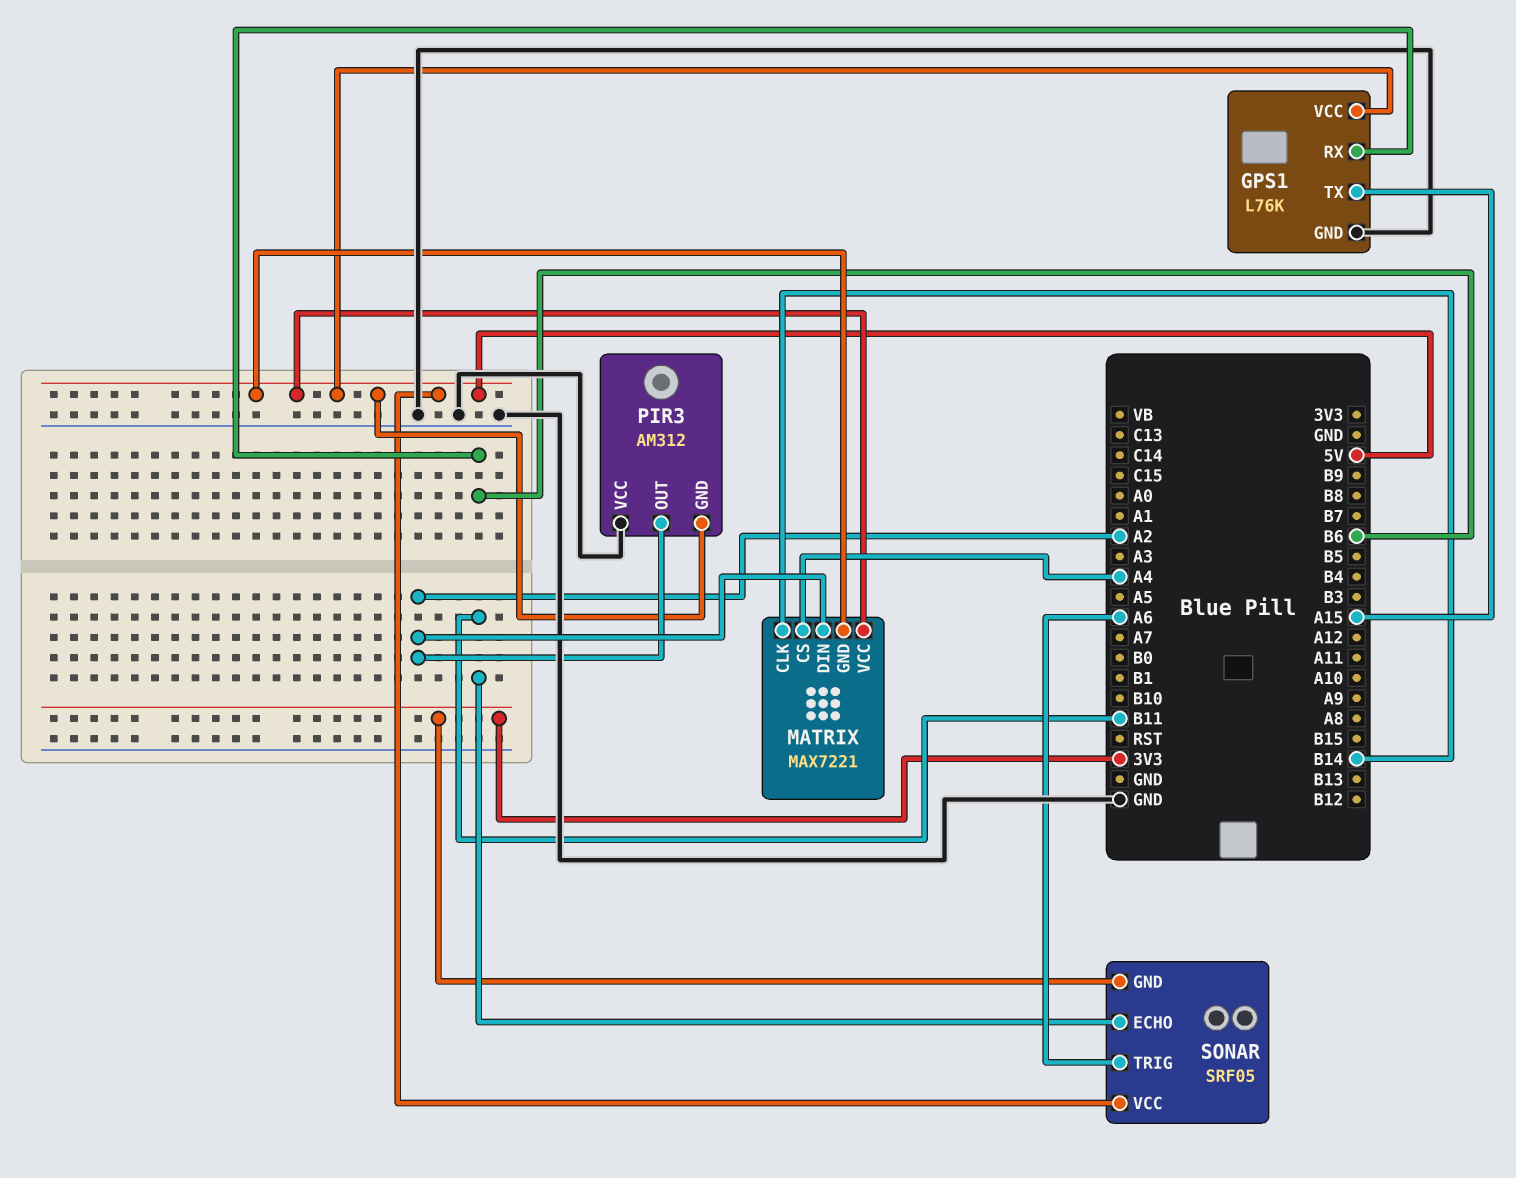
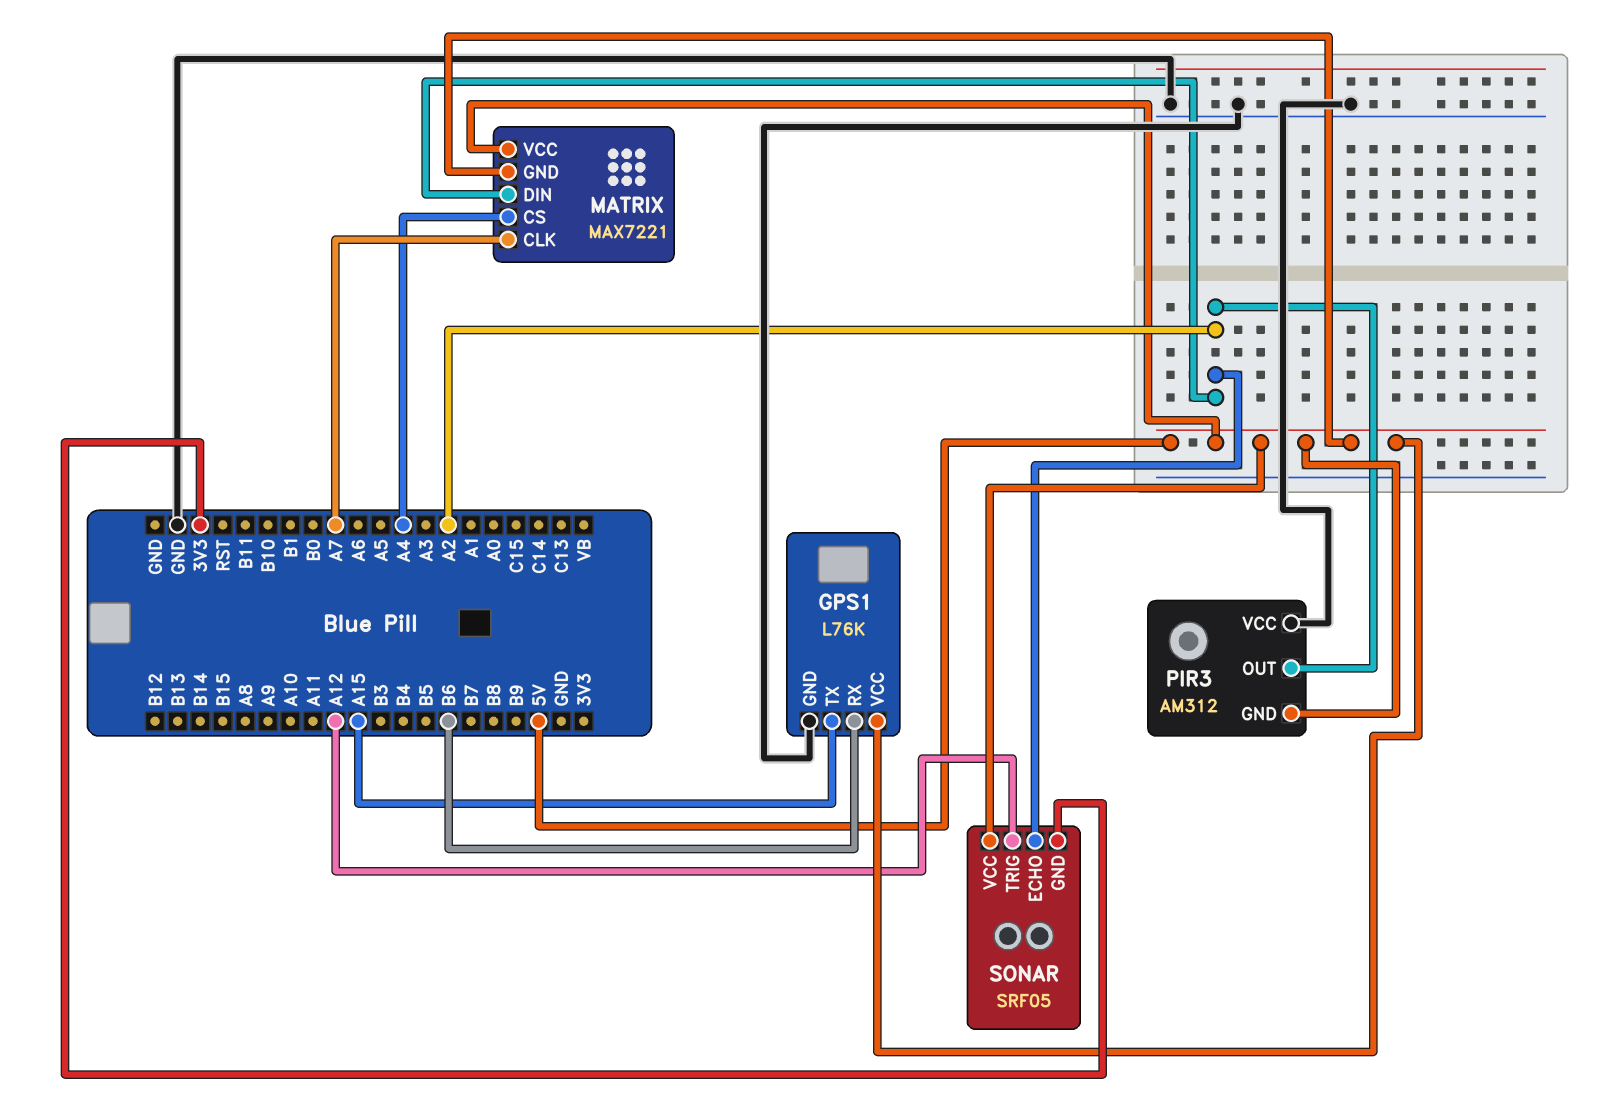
MATRIX pin CLK: B14 -> A7
SONAR pin ECHO: B11 -> A2
SONAR pin TRIG: A6 -> A12

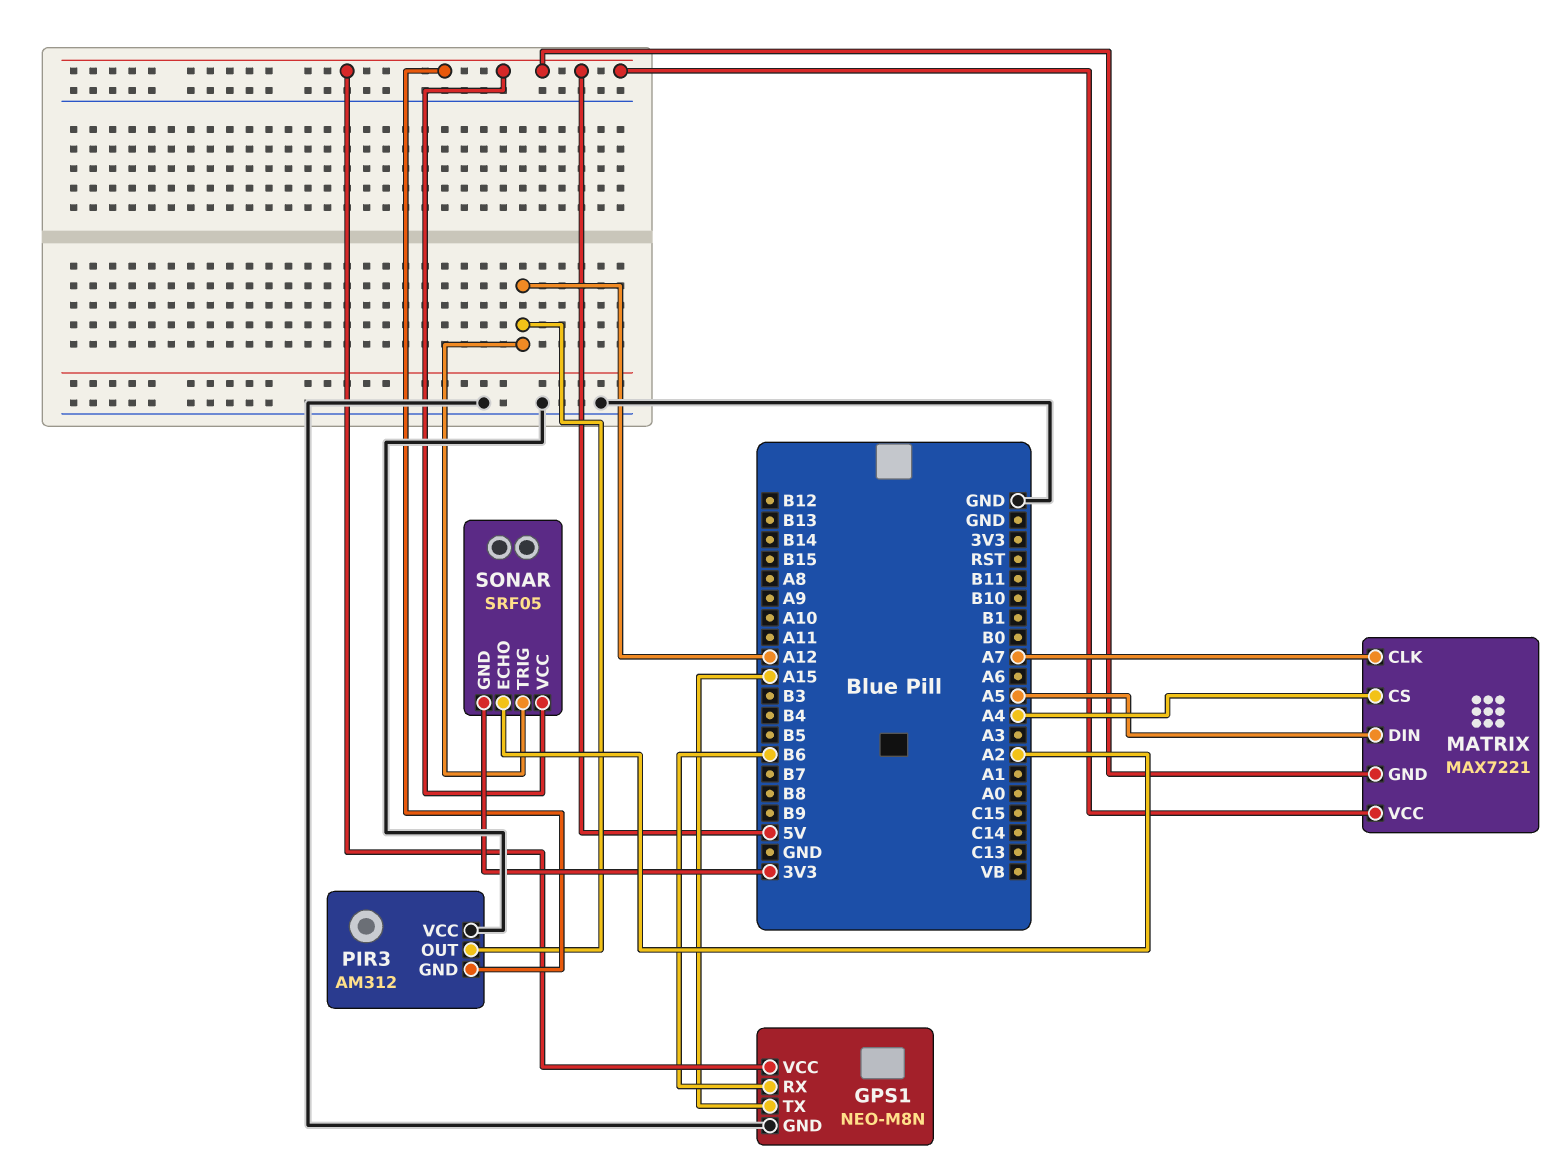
GPS1: L76K -> NEO-M8N
MATRIX pin DIN: A2 -> A5
PIR3 pin OUT: A2 -> A12

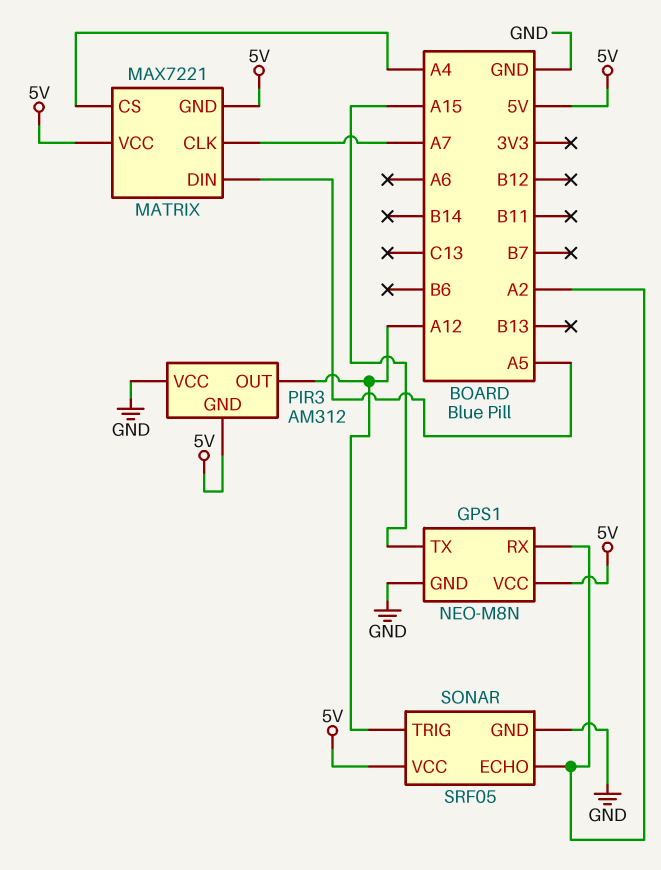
GPS1 pin RX: B6 -> A2
SONAR pin GND: 3V3 -> GND

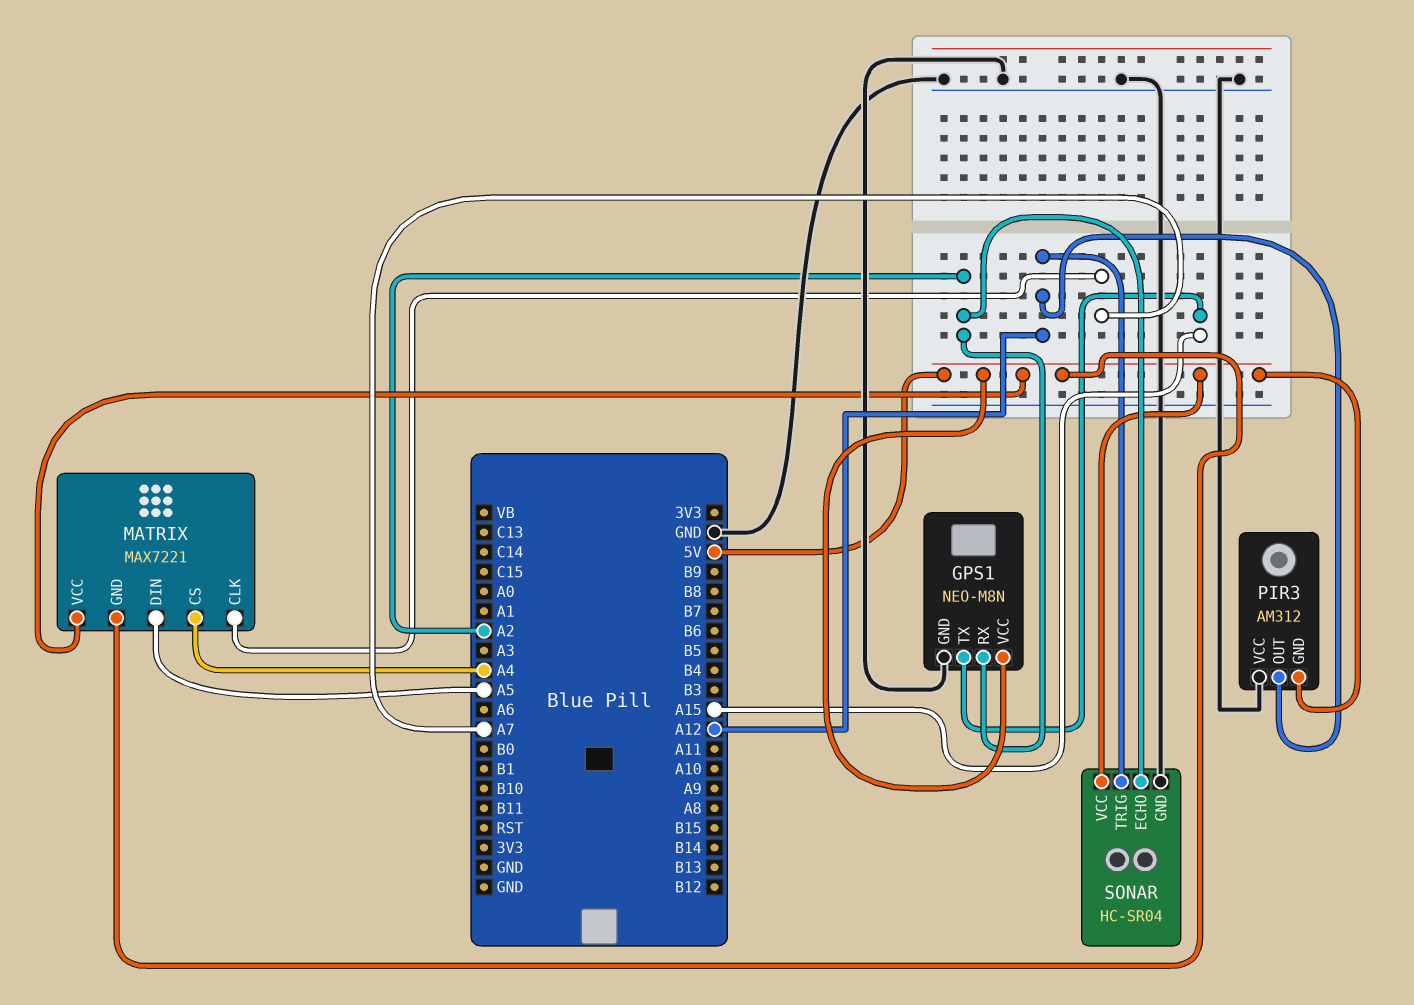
SONAR: SRF05 -> HC-SR04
________________
Your objective | Before printing the records again, strip out the pictures; change nothing else.

Result of the exercise |
MATRIX pin CLK: B14 -> A7
SONAR pin ECHO: B11 -> A2
SONAR pin TRIG: A6 -> A12

GPS1: L76K -> NEO-M8N
MATRIX pin DIN: A2 -> A5
PIR3 pin OUT: A2 -> A12

GPS1 pin RX: B6 -> A2
SONAR pin GND: 3V3 -> GND

SONAR: SRF05 -> HC-SR04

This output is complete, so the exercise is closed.